### WHAT IS REQUIRED
Copy out the lines of the records below, and only those lines, from the one with "second_place: [515, 280, 106, 77]" through the one with "new: turquoise_house", exactly as they appear.

+++ TASK MATERIAL +++

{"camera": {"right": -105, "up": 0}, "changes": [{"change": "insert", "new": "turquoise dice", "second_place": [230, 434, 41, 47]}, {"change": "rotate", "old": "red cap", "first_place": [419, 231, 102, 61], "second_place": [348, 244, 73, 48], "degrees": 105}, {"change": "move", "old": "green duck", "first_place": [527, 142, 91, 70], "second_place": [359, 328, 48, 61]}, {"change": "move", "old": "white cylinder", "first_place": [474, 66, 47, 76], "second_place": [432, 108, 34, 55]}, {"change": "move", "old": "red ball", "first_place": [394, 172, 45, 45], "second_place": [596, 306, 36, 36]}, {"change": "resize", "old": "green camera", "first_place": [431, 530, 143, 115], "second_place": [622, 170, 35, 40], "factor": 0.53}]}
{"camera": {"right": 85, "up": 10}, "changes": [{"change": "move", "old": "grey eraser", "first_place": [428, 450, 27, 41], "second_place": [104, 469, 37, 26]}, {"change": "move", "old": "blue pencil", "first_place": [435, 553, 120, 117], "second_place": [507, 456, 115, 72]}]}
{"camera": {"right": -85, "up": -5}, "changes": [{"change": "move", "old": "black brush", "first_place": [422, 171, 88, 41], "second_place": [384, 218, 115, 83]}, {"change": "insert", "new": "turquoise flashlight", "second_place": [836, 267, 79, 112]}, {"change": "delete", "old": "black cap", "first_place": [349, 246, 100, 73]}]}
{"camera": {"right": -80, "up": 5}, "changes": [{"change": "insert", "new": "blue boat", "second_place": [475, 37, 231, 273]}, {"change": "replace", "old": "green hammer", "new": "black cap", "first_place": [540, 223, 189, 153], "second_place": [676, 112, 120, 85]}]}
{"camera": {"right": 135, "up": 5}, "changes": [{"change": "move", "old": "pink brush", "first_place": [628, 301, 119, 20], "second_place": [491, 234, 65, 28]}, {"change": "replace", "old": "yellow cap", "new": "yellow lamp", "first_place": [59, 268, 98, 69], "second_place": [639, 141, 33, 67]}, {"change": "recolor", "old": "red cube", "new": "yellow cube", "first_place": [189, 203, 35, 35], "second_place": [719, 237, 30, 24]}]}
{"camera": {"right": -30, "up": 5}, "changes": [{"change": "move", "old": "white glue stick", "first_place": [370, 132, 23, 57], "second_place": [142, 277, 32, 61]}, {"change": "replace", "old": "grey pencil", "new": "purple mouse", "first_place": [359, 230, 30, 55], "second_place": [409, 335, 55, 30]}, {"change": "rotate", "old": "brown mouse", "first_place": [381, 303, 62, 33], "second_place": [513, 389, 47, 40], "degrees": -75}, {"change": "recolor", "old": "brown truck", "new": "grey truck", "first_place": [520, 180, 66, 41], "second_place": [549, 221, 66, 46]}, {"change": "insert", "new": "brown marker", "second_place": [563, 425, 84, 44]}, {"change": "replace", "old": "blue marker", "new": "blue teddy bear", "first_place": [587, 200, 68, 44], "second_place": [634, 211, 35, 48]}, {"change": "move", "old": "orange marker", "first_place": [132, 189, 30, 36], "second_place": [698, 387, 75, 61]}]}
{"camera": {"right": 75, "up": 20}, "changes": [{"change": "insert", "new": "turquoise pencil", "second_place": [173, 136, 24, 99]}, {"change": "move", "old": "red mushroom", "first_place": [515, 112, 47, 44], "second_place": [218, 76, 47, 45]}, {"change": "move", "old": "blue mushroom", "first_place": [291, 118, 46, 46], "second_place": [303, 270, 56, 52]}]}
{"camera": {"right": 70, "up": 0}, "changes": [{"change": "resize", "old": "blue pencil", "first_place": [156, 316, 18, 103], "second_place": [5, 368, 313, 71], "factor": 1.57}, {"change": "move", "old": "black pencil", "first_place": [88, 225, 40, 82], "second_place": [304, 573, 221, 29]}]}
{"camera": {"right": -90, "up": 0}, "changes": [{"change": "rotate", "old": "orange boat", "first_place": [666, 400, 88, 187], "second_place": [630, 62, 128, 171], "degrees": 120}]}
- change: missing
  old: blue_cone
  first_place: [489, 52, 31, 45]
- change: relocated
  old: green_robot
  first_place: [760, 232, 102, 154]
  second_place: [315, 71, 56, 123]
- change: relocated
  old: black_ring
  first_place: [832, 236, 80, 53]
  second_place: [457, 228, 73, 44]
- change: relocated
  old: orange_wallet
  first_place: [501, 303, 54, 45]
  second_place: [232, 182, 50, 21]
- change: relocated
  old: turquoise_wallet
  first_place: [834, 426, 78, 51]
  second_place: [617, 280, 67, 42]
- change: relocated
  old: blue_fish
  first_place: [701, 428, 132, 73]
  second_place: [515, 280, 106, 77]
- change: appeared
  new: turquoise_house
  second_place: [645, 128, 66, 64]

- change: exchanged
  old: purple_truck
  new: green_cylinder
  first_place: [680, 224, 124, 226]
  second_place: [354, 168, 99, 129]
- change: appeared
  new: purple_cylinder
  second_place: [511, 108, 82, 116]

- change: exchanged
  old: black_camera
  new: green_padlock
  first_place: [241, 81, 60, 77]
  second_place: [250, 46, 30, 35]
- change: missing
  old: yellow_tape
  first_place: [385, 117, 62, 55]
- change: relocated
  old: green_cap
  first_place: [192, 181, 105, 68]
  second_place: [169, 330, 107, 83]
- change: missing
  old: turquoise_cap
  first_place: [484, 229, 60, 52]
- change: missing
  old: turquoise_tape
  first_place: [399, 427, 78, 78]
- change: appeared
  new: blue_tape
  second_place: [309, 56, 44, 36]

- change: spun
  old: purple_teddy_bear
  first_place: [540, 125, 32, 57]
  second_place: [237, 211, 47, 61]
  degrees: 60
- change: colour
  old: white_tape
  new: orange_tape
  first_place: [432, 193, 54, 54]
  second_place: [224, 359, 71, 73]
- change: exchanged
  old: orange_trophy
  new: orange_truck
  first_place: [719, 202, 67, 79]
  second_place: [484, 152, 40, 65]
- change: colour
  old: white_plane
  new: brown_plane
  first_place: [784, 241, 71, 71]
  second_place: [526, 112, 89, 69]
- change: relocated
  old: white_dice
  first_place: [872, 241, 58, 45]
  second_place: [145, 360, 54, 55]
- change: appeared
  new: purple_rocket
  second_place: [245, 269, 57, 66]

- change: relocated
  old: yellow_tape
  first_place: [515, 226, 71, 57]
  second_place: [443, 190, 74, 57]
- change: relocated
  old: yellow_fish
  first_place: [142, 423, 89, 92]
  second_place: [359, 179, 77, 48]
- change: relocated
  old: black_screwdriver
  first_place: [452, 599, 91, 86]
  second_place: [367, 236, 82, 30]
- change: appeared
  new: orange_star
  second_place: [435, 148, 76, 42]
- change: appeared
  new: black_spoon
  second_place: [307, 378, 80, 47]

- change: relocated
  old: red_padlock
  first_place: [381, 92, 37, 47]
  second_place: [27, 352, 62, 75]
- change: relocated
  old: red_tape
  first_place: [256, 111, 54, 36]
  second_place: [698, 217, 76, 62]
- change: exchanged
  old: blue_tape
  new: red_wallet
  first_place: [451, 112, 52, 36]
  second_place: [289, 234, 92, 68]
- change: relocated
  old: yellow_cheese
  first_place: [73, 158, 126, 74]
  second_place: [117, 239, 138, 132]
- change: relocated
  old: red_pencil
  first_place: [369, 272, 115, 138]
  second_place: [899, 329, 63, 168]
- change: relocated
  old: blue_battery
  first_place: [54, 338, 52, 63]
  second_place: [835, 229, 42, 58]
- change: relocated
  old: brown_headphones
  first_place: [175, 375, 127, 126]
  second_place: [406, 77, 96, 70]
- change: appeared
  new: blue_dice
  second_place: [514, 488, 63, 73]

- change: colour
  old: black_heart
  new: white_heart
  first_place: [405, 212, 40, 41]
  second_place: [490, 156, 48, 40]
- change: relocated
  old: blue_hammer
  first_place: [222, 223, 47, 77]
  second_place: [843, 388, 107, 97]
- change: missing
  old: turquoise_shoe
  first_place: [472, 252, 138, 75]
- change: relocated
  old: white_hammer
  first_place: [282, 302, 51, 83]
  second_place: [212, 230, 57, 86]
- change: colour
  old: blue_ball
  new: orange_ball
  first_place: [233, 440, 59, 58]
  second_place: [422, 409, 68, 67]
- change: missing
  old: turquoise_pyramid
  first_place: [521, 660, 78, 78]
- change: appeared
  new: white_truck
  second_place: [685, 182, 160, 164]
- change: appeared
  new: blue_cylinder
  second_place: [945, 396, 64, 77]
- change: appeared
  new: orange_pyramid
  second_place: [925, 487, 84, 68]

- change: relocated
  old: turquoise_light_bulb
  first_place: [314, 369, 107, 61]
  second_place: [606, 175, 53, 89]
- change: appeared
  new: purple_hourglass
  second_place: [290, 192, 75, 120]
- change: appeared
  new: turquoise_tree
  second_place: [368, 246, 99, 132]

+++

### RESULT OF THIS TASK
  second_place: [515, 280, 106, 77]
- change: appeared
  new: turquoise_house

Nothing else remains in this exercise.